Before-and-after object listings
╭──

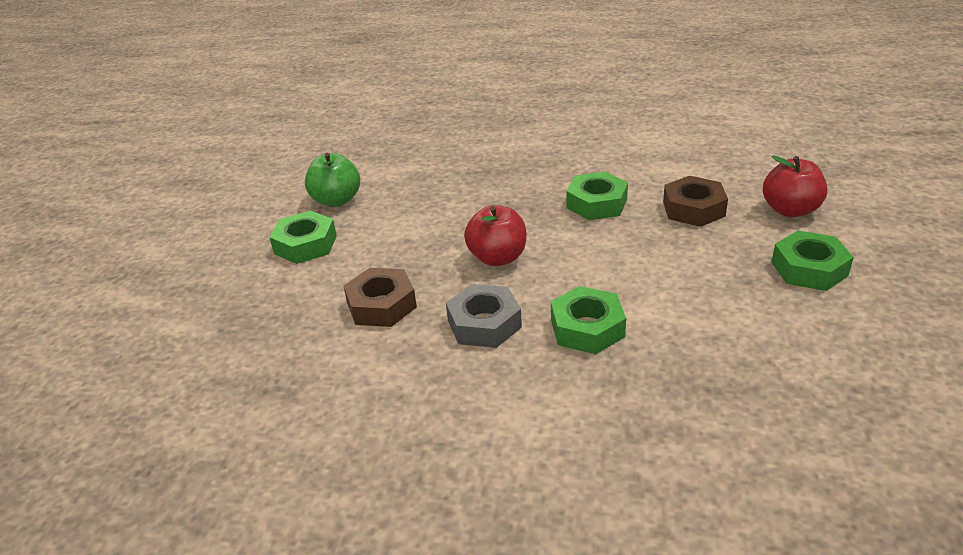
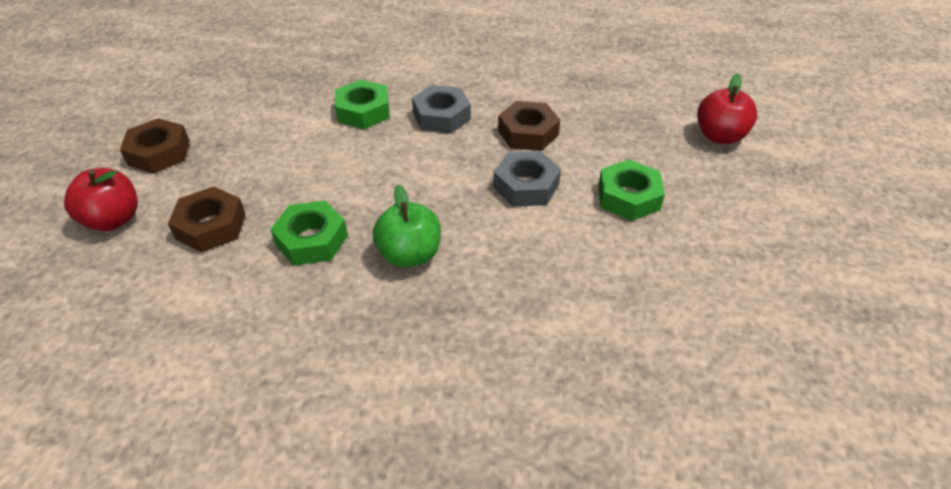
camera: 175 degrees right, 10 degrees up
green apple [305,153,360,207] -> green apple moved to [373,185,441,268]
red apple [464,205,526,266] -> red apple moved to [697,73,757,144]
green nut [772,230,854,291] -> brown nut [120,118,190,174]
none -> grey nut [493,151,561,207]

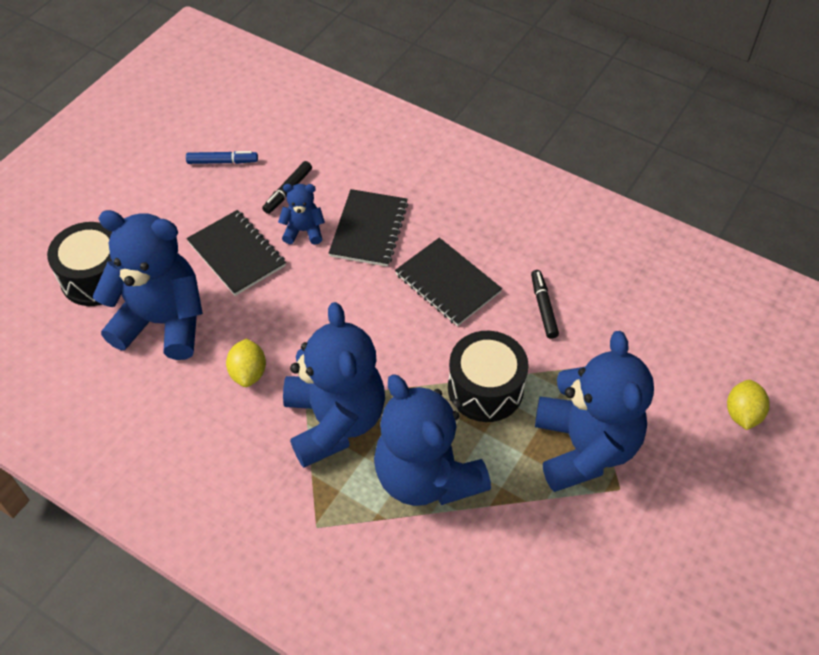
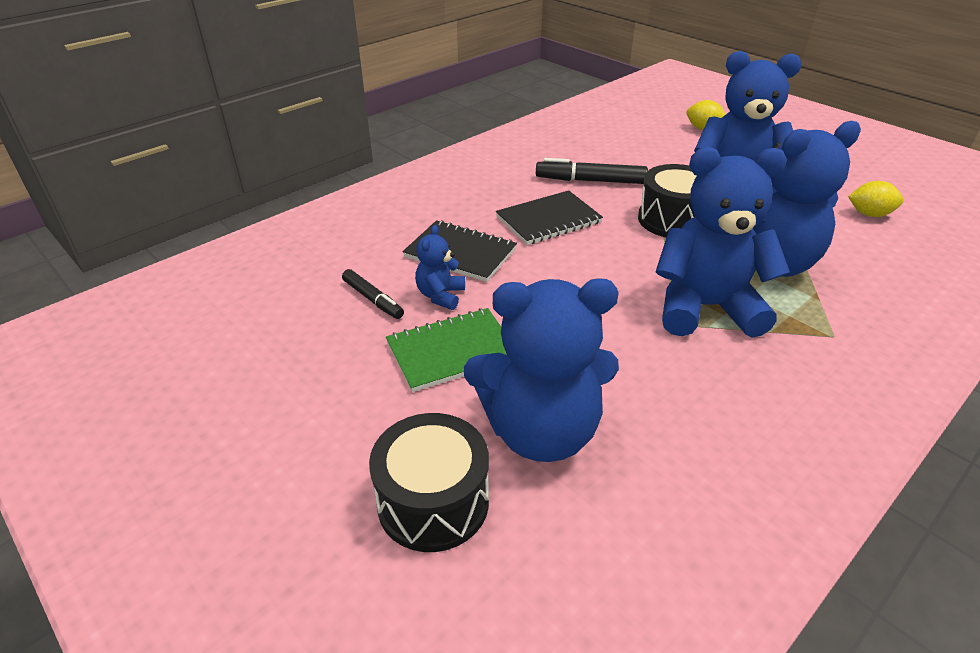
camera: 75 degrees left, 15 degrees down
blue teddy bear [93,210,203,360] -> blue teddy bear turned 120 degrees counterclockwise [464,278,619,462]
blue marker [186,151,258,164] -> none
black notebook [186,210,286,296] -> green notebook [386,308,507,392]
yellow lemon [226,338,266,387] -> yellow lemon moved to [848,181,904,217]
black marker [531,270,559,339] -> black marker [536,158,648,184], size x1.58

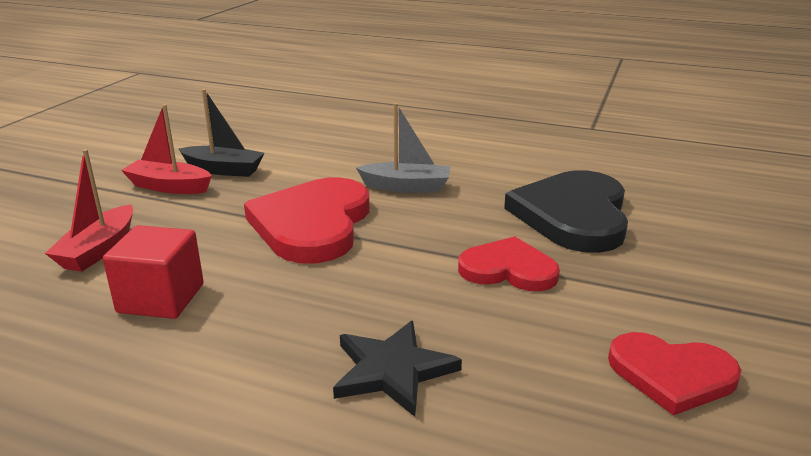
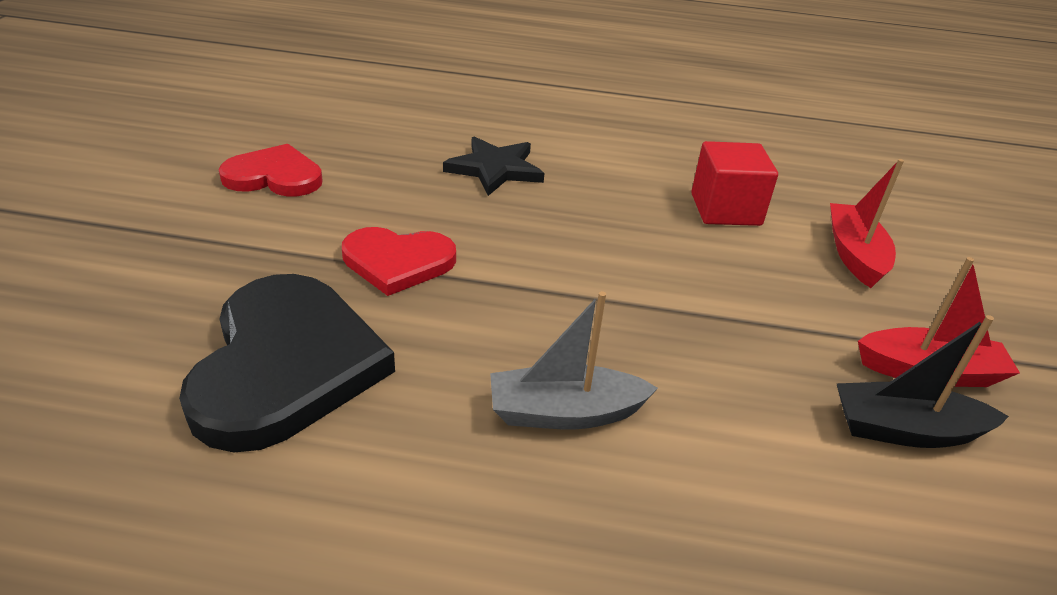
camera: 165 degrees right, 10 degrees up
red heart [244,177,370,263] -> none

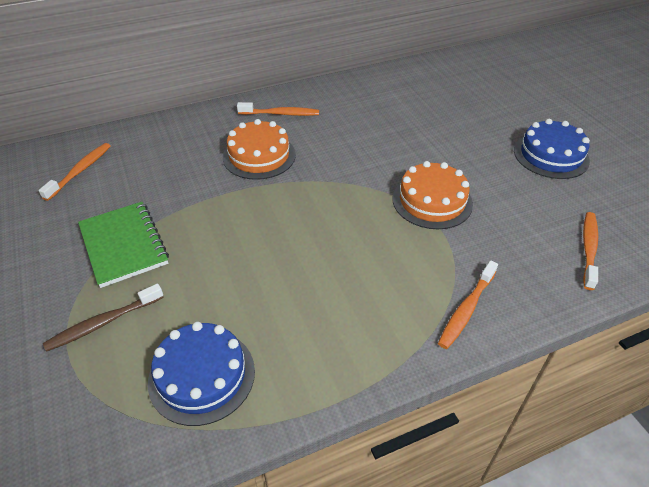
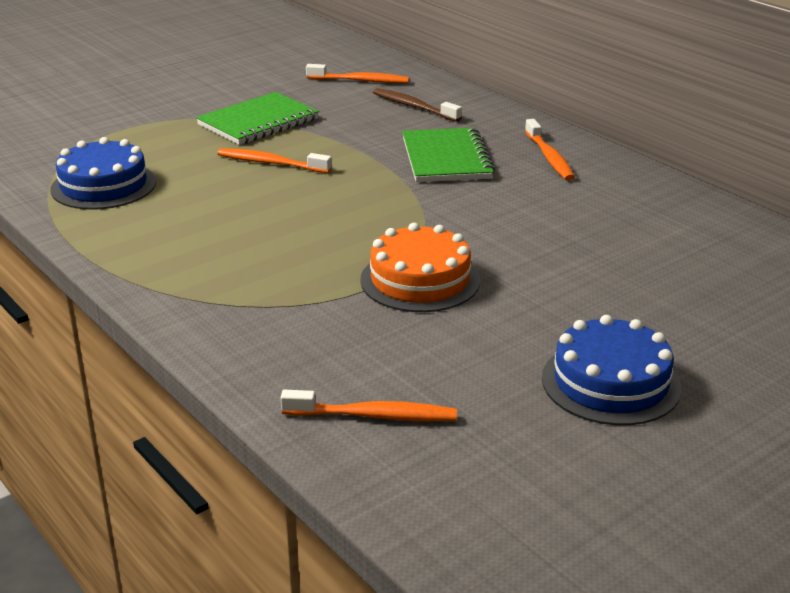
camera: 75 degrees right, 15 degrees down
brown toothbrush [43,284,164,352] -> brown toothbrush moved to [373,88,462,122]
orange cake [223,119,296,180] -> green notebook [402,128,495,182]
orange toothbrush [438,260,498,349] -> orange toothbrush moved to [217,148,332,173]

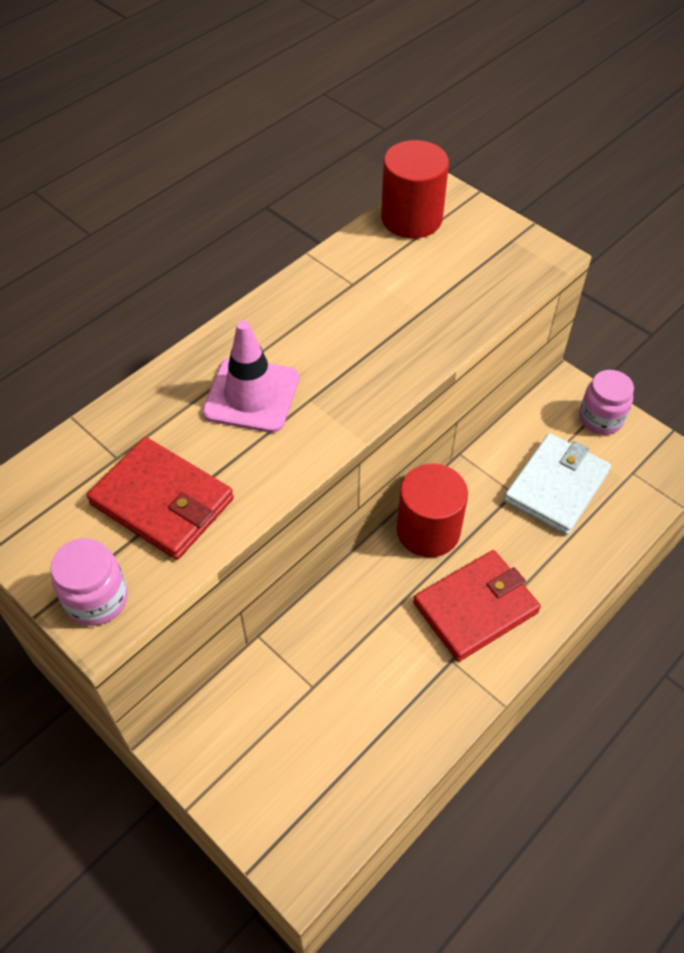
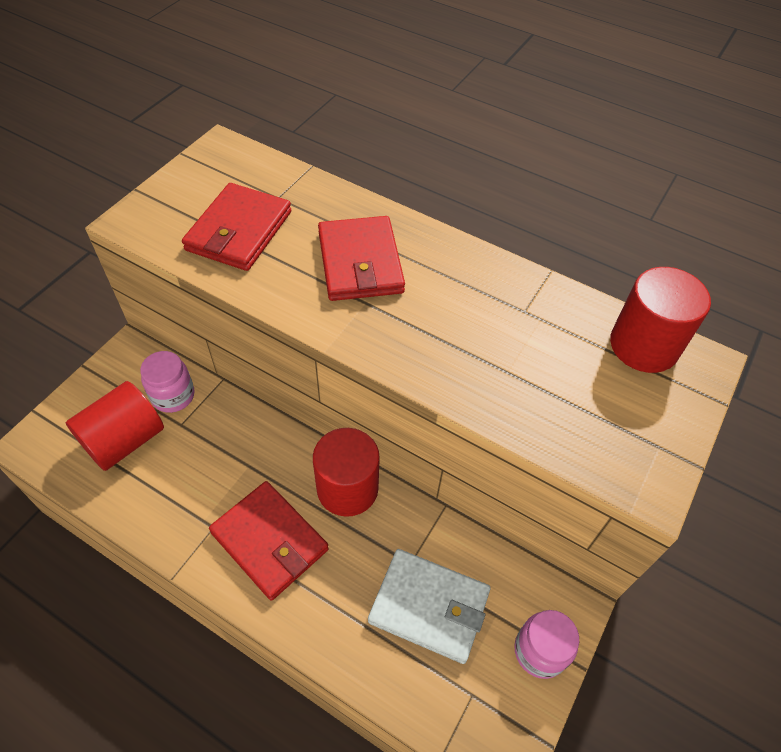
camera: 75 degrees right, 0 degrees up
pink jar [51,538,128,626] -> pink jar moved to [140,351,195,413]
pink traffic cone [202,320,299,433] -> red wallet [318,216,405,301]
none -> red cylinder [66,381,164,471]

╰──

- Task requirements: Every line of the data is to be transcribed exactly, and no picture is to be included.

- Response to this task:
camera: 175 degrees right, 10 degrees up
green apple [305,153,360,207] -> green apple moved to [373,185,441,268]
red apple [464,205,526,266] -> red apple moved to [697,73,757,144]
green nut [772,230,854,291] -> brown nut [120,118,190,174]
none -> grey nut [493,151,561,207]

camera: 75 degrees left, 15 degrees down
blue teddy bear [93,210,203,360] -> blue teddy bear turned 120 degrees counterclockwise [464,278,619,462]
blue marker [186,151,258,164] -> none
black notebook [186,210,286,296] -> green notebook [386,308,507,392]
yellow lemon [226,338,266,387] -> yellow lemon moved to [848,181,904,217]
black marker [531,270,559,339] -> black marker [536,158,648,184], size x1.58

camera: 165 degrees right, 10 degrees up
red heart [244,177,370,263] -> none

camera: 75 degrees right, 15 degrees down
brown toothbrush [43,284,164,352] -> brown toothbrush moved to [373,88,462,122]
orange cake [223,119,296,180] -> green notebook [402,128,495,182]
orange toothbrush [438,260,498,349] -> orange toothbrush moved to [217,148,332,173]

camera: 75 degrees right, 0 degrees up
pink jar [51,538,128,626] -> pink jar moved to [140,351,195,413]
pink traffic cone [202,320,299,433] -> red wallet [318,216,405,301]
none -> red cylinder [66,381,164,471]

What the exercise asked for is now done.